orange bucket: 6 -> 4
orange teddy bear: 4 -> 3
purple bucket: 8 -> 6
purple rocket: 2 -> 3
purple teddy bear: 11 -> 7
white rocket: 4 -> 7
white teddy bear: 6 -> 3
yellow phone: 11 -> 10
...
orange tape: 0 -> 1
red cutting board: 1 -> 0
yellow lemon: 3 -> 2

* WHAT TO DO *
All lines above from the one with "orange bucket: 6 -> 4" to the one with "yellow phone: 11 -> 10", inclusive, should be copied exactly, and no other lines.

* EXERCISE RESULT *
orange bucket: 6 -> 4
orange teddy bear: 4 -> 3
purple bucket: 8 -> 6
purple rocket: 2 -> 3
purple teddy bear: 11 -> 7
white rocket: 4 -> 7
white teddy bear: 6 -> 3
yellow phone: 11 -> 10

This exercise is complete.